### Provided entries
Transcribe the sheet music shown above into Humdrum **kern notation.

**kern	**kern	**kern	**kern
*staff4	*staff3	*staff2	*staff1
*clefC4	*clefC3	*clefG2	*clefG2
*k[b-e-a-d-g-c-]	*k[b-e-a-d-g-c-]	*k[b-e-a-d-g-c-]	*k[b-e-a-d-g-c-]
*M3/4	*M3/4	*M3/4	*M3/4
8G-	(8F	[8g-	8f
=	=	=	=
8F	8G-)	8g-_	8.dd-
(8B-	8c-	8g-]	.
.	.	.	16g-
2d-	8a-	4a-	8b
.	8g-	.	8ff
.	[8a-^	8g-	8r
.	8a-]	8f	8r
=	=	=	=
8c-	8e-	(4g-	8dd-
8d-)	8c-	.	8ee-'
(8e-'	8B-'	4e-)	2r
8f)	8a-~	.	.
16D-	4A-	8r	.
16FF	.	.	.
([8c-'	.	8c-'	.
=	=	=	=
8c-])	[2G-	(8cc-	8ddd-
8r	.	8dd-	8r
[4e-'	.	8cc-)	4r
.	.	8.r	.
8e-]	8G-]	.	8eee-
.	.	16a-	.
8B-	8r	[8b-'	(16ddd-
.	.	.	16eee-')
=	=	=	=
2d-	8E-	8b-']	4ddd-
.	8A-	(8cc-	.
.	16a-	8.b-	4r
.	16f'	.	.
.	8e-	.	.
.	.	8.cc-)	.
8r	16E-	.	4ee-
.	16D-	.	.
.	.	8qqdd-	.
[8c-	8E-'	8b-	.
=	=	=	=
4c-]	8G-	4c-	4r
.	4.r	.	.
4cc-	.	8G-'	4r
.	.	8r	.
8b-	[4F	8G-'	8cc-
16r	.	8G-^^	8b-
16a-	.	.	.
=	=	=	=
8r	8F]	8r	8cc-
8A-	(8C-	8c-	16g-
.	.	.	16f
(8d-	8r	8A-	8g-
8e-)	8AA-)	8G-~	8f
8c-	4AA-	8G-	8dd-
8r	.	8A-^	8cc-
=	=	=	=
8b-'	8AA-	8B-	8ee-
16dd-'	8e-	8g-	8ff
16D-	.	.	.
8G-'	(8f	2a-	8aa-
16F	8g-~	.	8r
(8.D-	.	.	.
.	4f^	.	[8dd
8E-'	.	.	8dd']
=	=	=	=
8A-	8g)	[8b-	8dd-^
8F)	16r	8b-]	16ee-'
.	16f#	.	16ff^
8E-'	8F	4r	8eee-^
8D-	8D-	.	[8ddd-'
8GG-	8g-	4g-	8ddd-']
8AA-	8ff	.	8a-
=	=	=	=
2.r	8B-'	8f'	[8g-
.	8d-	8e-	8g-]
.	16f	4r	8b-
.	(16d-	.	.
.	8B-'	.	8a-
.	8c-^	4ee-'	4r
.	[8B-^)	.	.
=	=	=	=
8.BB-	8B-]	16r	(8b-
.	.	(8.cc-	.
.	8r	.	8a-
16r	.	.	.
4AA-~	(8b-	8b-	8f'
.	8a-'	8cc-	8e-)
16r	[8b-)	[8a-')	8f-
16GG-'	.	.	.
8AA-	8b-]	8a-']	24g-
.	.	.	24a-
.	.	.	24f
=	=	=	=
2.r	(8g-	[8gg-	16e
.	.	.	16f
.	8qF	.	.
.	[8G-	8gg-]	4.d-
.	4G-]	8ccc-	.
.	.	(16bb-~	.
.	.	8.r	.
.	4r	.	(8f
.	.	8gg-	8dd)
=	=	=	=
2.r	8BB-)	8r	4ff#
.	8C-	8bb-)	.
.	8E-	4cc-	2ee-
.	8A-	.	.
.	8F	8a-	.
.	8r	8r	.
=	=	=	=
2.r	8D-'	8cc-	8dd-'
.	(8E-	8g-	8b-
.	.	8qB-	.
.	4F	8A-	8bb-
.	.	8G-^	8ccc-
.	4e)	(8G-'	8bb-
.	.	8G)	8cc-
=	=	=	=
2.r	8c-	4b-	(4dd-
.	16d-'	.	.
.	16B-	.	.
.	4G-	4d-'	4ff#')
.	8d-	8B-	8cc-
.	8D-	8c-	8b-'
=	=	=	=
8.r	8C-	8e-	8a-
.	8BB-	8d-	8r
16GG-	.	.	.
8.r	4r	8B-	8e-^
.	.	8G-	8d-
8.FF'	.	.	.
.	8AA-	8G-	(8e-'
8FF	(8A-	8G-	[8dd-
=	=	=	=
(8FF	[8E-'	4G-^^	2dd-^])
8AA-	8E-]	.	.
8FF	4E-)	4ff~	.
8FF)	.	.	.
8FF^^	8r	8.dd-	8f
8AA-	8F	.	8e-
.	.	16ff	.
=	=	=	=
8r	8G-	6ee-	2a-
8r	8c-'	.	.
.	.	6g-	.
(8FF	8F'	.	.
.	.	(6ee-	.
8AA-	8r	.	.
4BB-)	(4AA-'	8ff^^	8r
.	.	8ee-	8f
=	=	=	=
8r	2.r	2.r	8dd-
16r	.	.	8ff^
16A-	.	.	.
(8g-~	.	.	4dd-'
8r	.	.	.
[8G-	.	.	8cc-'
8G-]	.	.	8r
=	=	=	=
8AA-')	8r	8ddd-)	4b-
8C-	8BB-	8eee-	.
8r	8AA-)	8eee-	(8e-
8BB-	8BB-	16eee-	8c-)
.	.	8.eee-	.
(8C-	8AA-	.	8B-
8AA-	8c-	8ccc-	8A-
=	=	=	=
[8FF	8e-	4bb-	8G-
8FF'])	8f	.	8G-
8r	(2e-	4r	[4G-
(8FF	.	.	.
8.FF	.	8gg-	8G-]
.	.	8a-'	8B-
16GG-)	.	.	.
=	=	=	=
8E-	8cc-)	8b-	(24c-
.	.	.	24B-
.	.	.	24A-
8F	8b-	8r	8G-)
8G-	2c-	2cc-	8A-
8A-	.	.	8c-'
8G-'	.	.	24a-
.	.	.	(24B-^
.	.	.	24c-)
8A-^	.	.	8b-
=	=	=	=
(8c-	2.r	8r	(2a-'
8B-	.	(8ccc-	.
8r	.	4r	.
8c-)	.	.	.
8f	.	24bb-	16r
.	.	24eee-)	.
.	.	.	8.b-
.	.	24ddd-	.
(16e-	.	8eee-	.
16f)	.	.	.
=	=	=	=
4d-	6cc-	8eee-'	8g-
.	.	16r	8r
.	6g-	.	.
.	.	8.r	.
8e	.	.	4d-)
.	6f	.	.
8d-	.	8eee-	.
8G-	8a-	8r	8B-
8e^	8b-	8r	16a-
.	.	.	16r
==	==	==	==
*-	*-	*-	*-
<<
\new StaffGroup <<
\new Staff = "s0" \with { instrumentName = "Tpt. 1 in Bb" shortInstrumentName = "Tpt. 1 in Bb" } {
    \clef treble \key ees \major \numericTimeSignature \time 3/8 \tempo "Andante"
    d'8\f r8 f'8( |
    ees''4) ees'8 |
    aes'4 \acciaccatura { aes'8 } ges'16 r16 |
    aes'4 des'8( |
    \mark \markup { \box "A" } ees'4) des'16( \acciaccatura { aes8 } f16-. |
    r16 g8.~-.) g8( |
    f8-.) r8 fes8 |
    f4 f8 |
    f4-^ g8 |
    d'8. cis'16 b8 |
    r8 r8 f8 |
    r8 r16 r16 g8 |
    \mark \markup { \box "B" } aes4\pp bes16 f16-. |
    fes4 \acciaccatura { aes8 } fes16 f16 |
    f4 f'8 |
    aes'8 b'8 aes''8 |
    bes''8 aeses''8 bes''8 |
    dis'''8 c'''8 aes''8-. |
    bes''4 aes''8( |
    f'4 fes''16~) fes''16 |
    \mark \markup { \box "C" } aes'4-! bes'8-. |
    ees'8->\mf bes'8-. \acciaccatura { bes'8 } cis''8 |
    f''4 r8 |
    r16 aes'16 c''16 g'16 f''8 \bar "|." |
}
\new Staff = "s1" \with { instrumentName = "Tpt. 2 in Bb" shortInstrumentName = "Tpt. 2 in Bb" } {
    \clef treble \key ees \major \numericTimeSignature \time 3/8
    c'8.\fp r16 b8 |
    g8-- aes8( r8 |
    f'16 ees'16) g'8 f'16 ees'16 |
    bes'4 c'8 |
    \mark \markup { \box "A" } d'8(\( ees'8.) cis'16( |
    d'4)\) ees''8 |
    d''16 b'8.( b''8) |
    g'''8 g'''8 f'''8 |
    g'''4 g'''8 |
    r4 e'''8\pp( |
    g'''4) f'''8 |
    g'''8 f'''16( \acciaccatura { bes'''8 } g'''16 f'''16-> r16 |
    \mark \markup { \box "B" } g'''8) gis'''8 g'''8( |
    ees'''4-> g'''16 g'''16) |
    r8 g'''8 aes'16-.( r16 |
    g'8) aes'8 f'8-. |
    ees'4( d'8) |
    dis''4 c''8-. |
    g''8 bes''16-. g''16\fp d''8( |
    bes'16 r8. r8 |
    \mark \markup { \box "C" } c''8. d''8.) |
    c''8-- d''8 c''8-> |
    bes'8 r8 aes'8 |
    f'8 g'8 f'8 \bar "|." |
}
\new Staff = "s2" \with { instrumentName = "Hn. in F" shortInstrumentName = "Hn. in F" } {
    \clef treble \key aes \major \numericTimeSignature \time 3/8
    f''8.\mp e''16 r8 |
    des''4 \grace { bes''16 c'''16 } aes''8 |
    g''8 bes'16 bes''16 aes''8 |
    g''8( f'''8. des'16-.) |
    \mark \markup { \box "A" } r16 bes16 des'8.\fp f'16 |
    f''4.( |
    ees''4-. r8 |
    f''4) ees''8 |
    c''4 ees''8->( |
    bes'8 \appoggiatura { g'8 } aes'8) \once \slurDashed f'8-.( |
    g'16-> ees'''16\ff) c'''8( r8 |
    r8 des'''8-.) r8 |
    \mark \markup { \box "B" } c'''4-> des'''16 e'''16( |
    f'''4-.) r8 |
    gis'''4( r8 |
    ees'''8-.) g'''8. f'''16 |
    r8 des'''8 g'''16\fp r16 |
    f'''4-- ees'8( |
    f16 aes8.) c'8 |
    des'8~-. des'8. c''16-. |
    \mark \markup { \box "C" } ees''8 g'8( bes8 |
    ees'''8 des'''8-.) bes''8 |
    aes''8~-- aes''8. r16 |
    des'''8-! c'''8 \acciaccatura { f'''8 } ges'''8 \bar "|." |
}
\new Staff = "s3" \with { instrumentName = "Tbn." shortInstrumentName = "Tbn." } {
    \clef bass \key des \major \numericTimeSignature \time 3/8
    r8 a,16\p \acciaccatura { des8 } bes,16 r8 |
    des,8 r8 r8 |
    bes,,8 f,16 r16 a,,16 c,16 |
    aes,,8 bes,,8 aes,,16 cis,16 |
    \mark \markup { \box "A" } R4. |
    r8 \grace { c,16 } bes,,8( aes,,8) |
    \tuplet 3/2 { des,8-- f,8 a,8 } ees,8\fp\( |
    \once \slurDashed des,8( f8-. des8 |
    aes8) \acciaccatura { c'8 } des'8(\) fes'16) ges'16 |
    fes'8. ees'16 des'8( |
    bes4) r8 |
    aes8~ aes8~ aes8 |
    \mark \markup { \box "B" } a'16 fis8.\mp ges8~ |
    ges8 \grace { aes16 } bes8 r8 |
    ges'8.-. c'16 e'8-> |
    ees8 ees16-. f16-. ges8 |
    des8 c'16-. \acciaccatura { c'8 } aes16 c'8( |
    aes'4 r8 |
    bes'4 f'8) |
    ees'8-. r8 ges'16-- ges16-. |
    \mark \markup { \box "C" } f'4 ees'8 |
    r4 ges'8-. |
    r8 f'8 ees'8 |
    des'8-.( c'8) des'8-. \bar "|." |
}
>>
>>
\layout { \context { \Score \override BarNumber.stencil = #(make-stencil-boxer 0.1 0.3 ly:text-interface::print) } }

### Short exercise
Please gather every line in the material above that contains the string "acciaccatura", matching case exactly.

### Answer to the exercise
    aes'4 \acciaccatura { aes'8 } ges'16 r16 |
    \mark \markup { \box "A" } ees'4) des'16( \acciaccatura { aes8 } f16-. |
    fes4 \acciaccatura { aes8 } fes16 f16 |
    ees'8->\mf bes'8-. \acciaccatura { bes'8 } cis''8 |
    g'''8 f'''16( \acciaccatura { bes'''8 } g'''16 f'''16-> r16 |
    des'''8-! c'''8 \acciaccatura { f'''8 } ges'''8 \bar "|." |
    r8 a,16\p \acciaccatura { des8 } bes,16 r8 |
    aes8) \acciaccatura { c'8 } des'8(\) fes'16) ges'16 |
    des8 c'16-. \acciaccatura { c'8 } aes16 c'8( |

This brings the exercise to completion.